--- Records ---

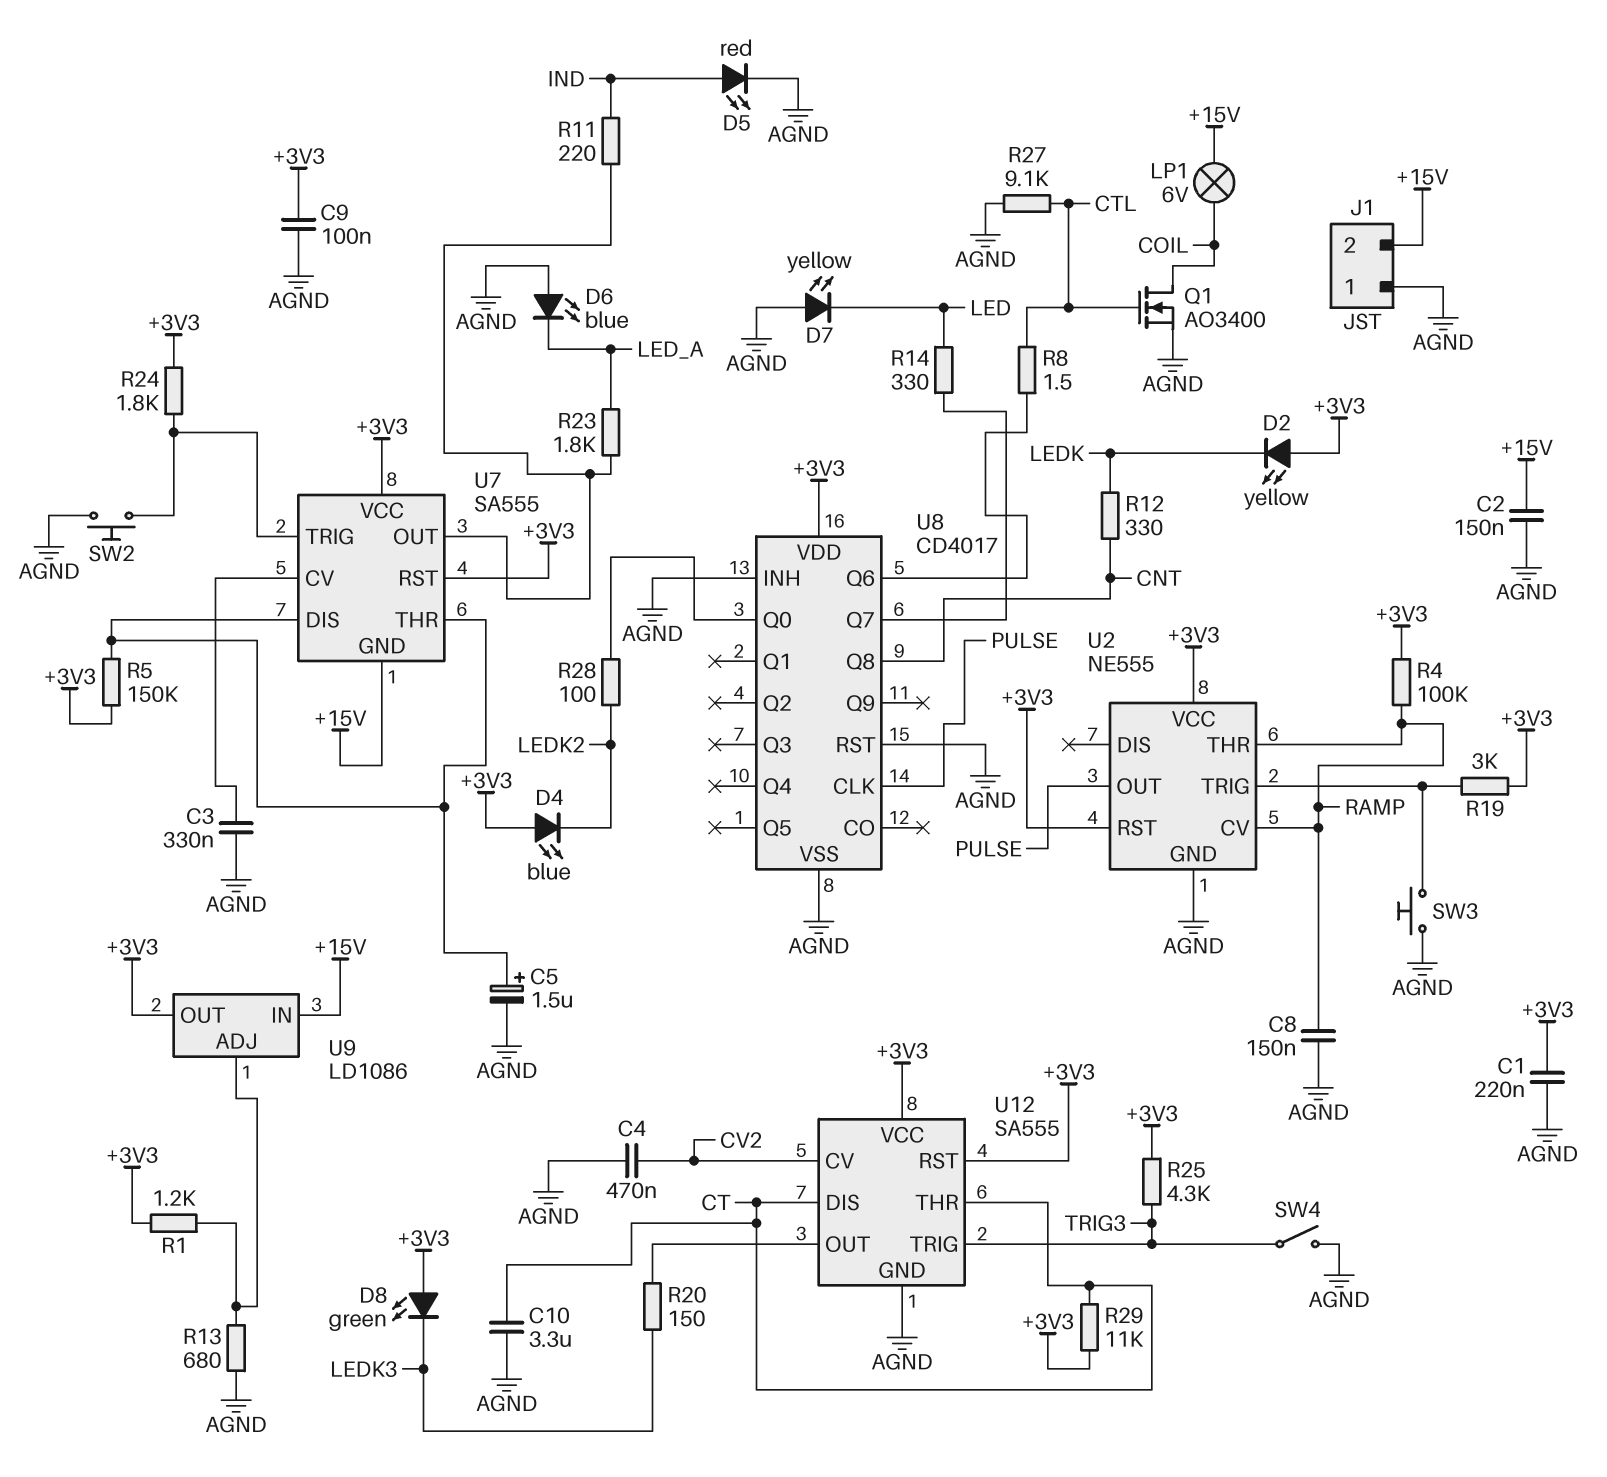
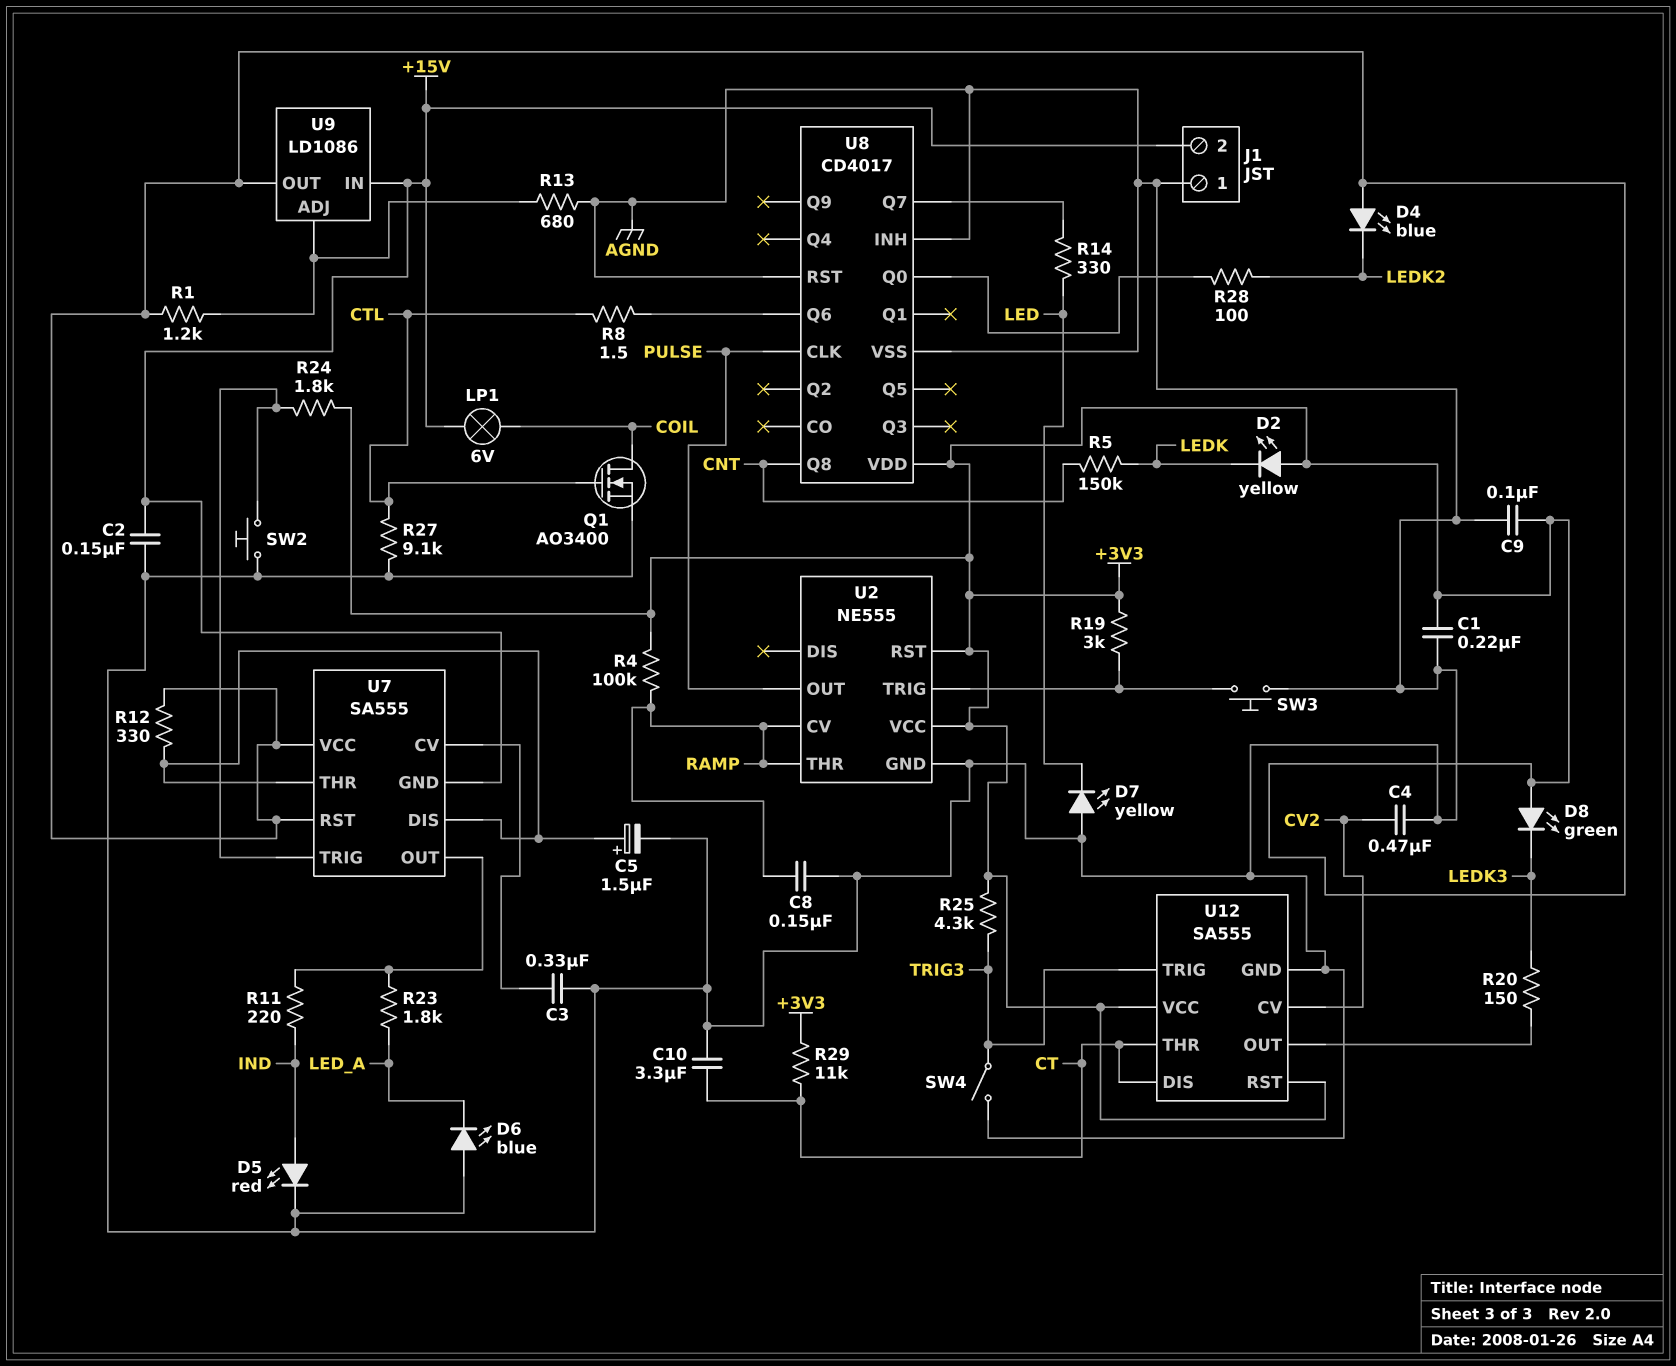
R5: 150k (+3V3, U7/DIS) -> 150k (CNT, LEDK)
R12: 330 (CNT, LEDK) -> 330 (+3V3, U7/DIS)

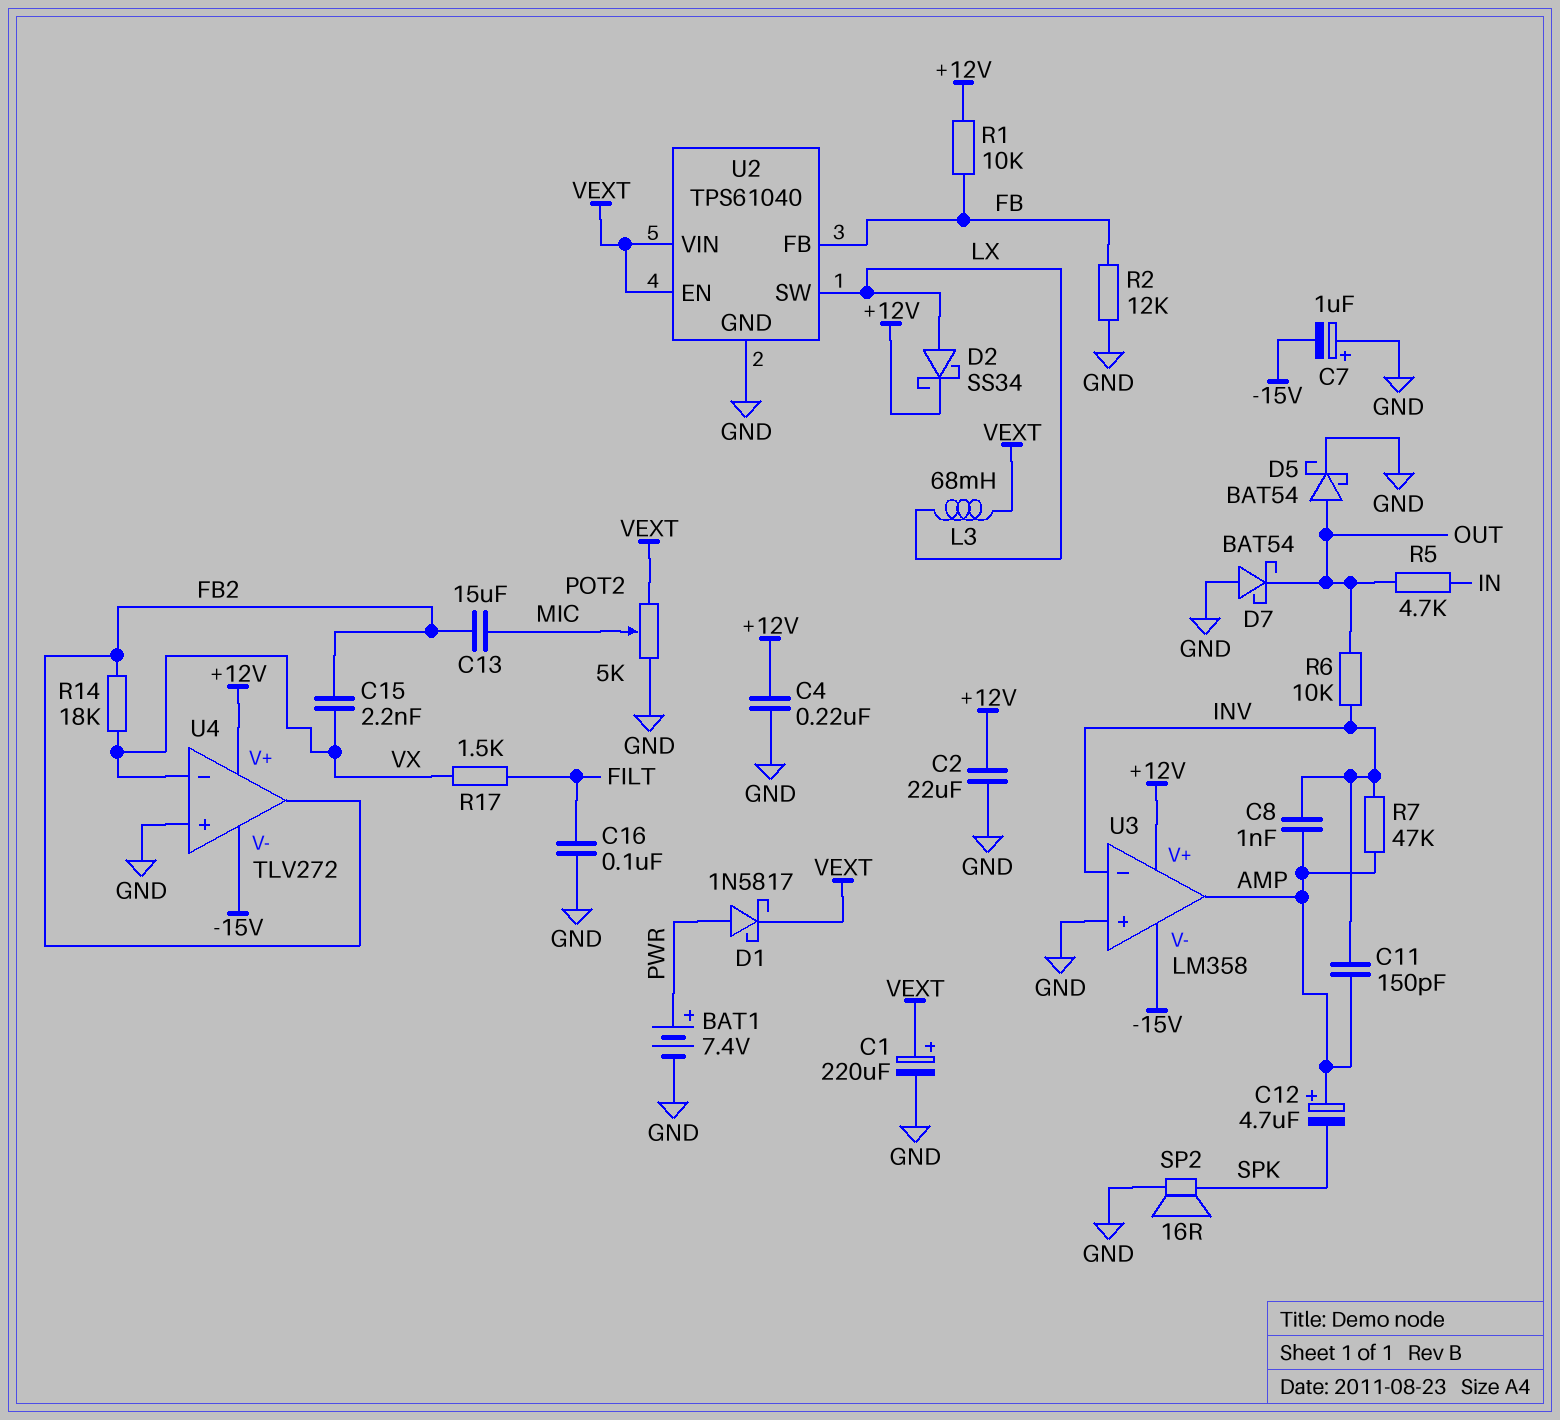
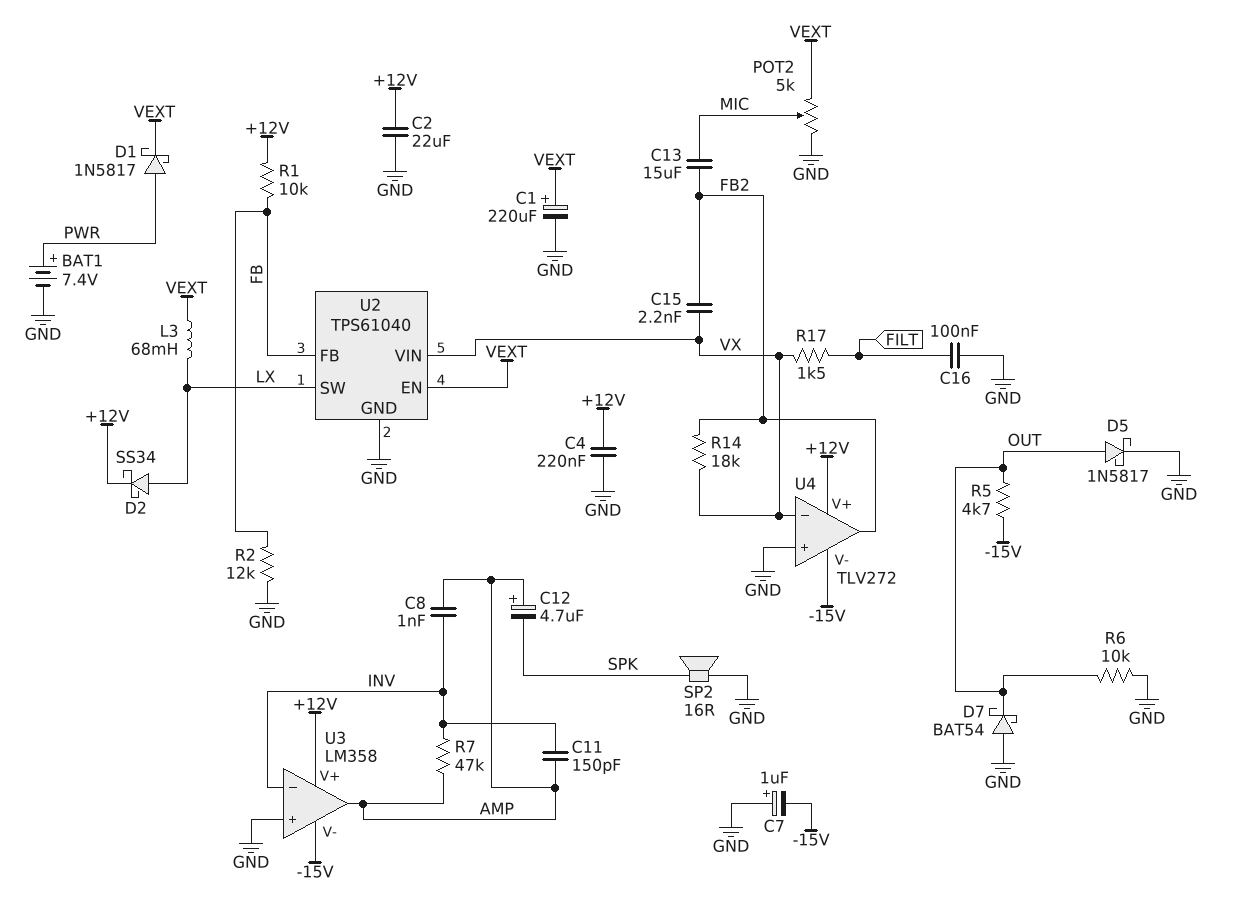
D5: schottky BAT54 (A OUT, K GND) -> schottky 1N5817 (A OUT, K GND)
R5: 4.7k (IN, OUT) -> 4.7k (-15V, OUT)
R6: 10k (INV, OUT) -> 10k (GND, OUT)
U2 pin VIN: VEXT -> VX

---

What the task requires:
Only the wording of the records is wanted: copy it all exactly and omit the pictures.

Finished exercise:
R5: 150k (+3V3, U7/DIS) -> 150k (CNT, LEDK)
R12: 330 (CNT, LEDK) -> 330 (+3V3, U7/DIS)

D5: schottky BAT54 (A OUT, K GND) -> schottky 1N5817 (A OUT, K GND)
R5: 4.7k (IN, OUT) -> 4.7k (-15V, OUT)
R6: 10k (INV, OUT) -> 10k (GND, OUT)
U2 pin VIN: VEXT -> VX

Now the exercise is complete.